→ **About this task**: Reproduce verbatim only the line that holds "grey eraser: 2 -> 5" and the lines that follow it to the end of the listing.

→ **Excerpted data**:
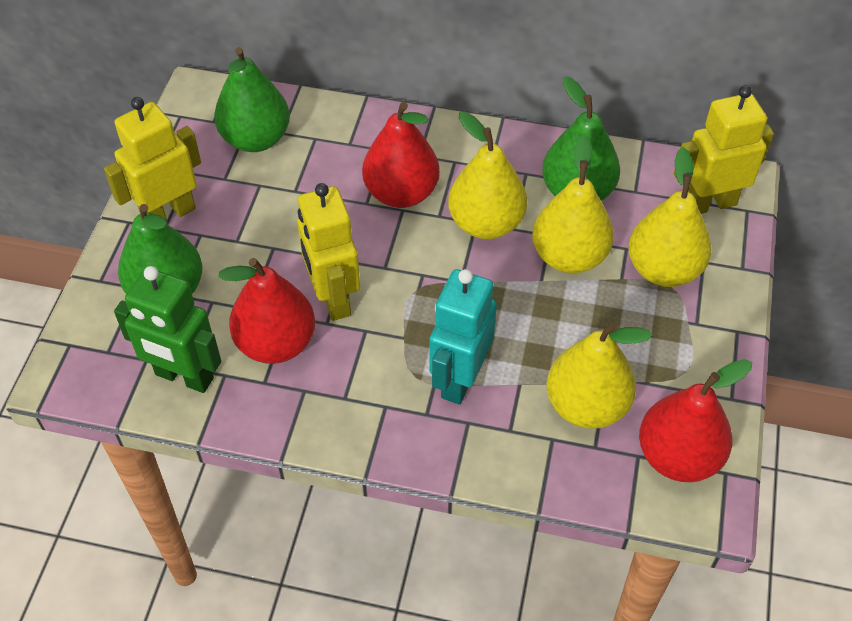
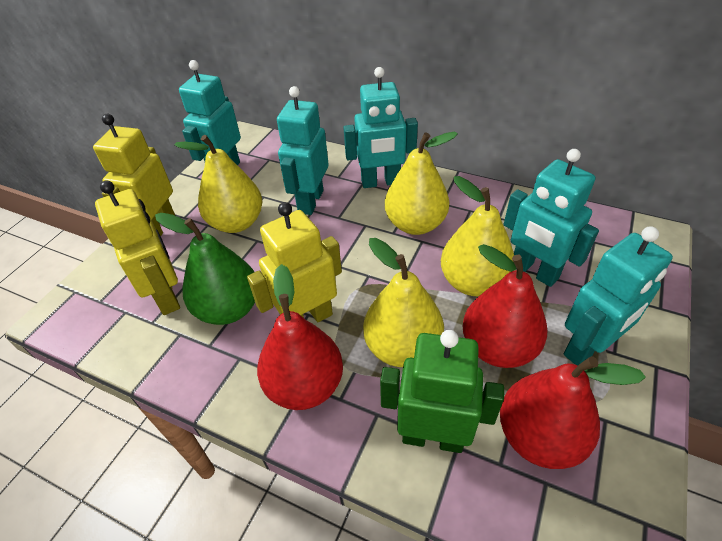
green pear: 3 -> 1
turquoise robot: 1 -> 5

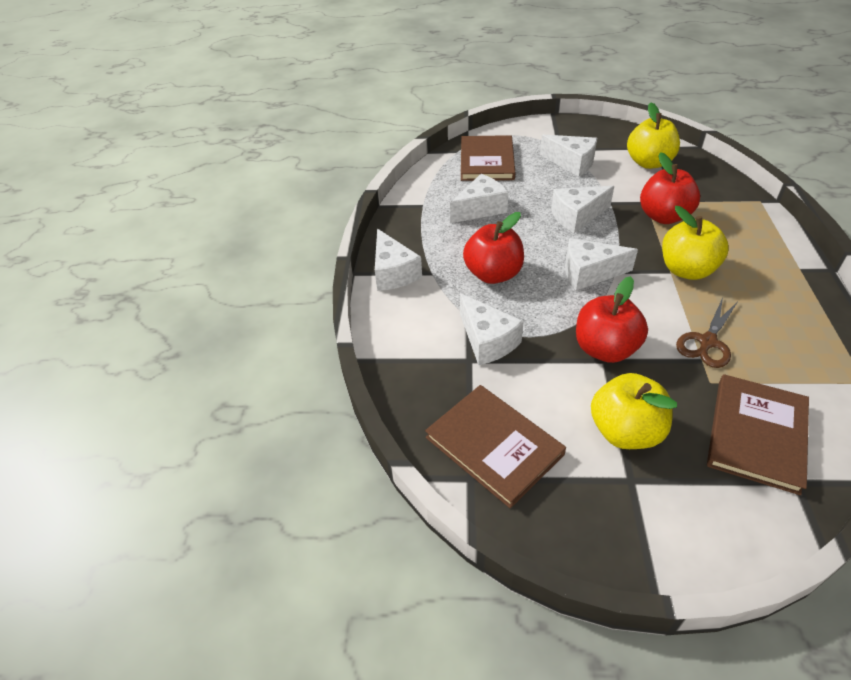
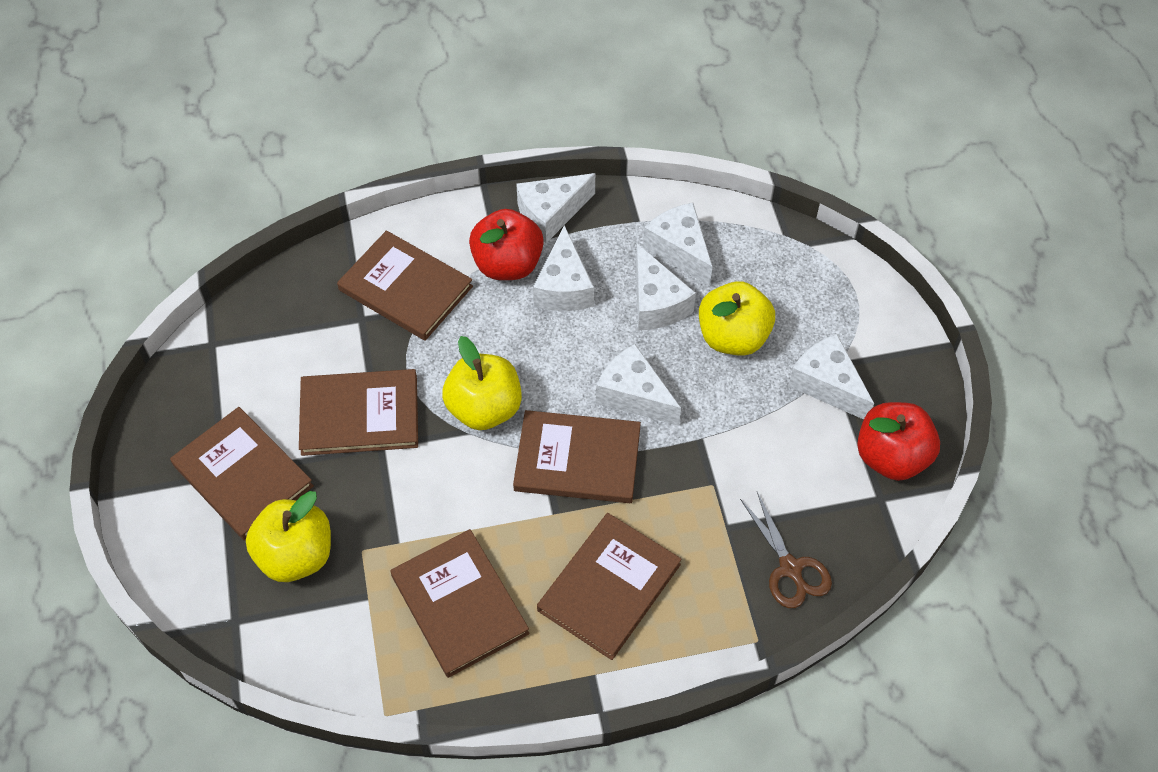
brown book: 3 -> 6
red apple: 3 -> 2

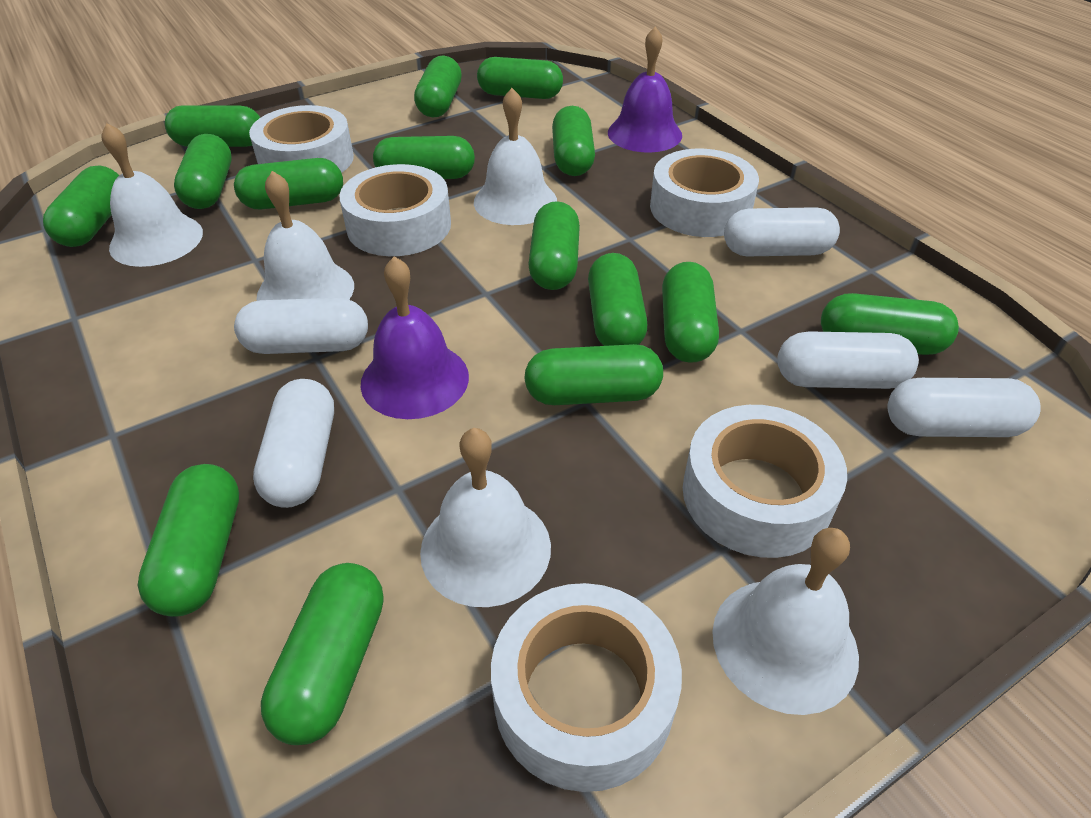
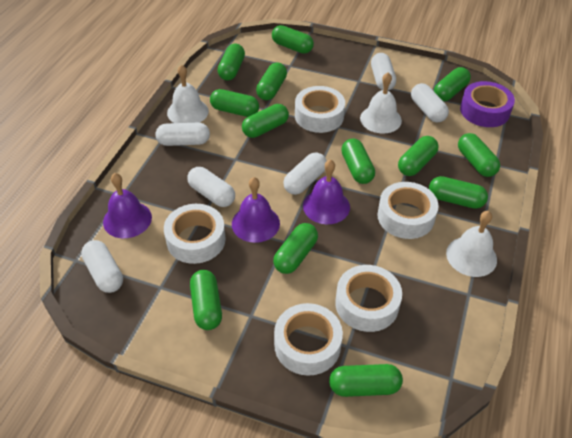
green capsule: 15 -> 13
purple bell: 2 -> 3
purple tape: 0 -> 1
white bell: 5 -> 3
white capsule: 5 -> 6

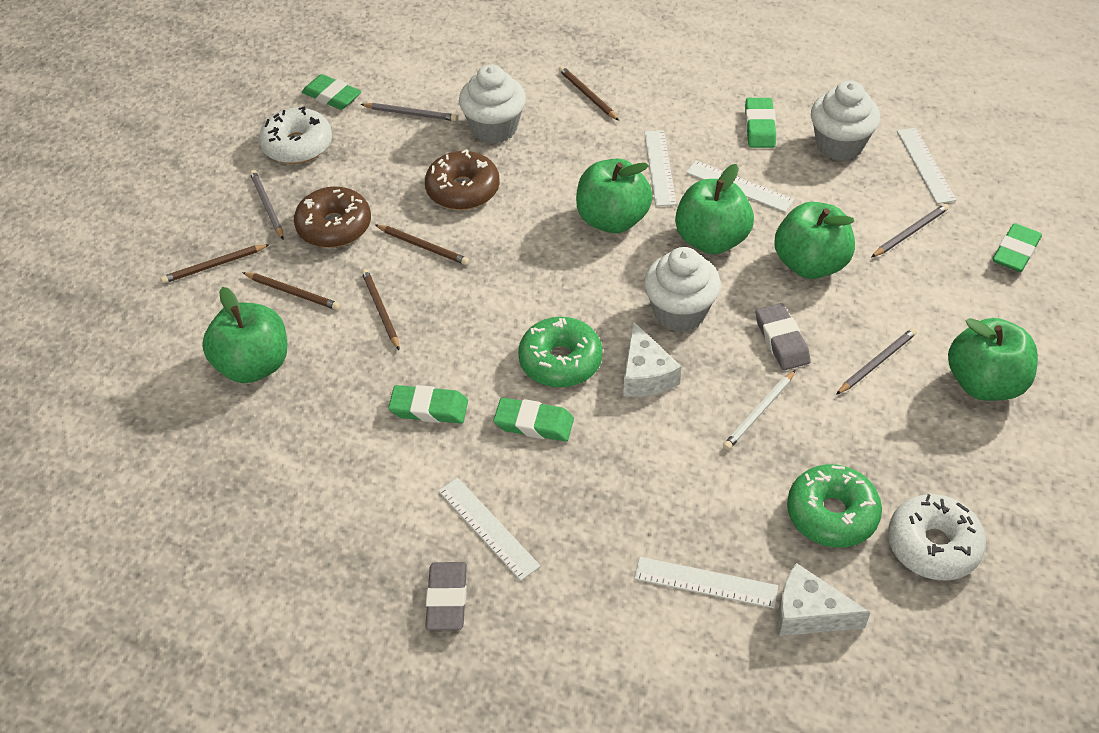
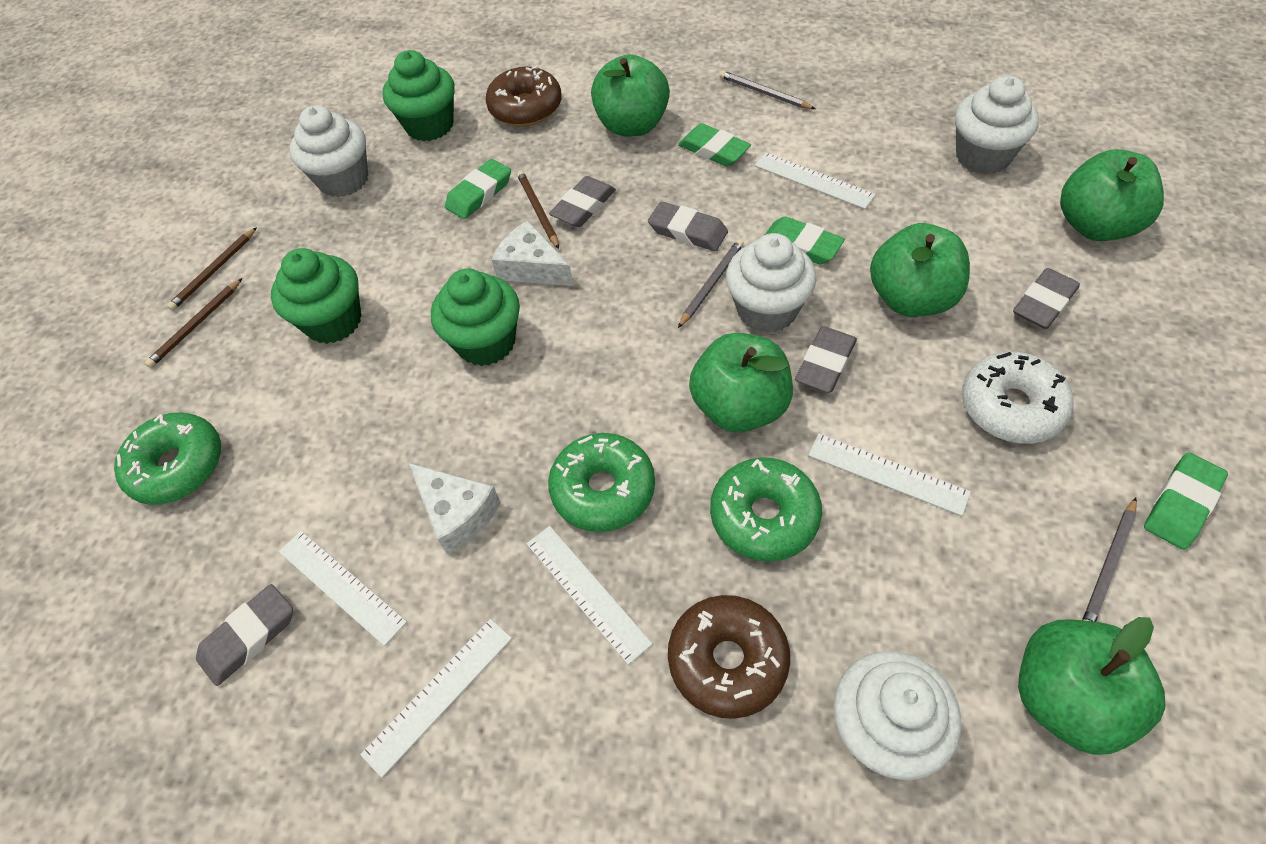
brown pencil: 5 -> 3
green cupcake: 0 -> 3
green donut: 2 -> 3
green eraser: 5 -> 4
grey eraser: 2 -> 5
grey pencil: 4 -> 3
white cupcake: 3 -> 4
white donut: 2 -> 1
white pencil: 1 -> 0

→ **Answer below**:
grey eraser: 2 -> 5
grey pencil: 4 -> 3
white cupcake: 3 -> 4
white donut: 2 -> 1
white pencil: 1 -> 0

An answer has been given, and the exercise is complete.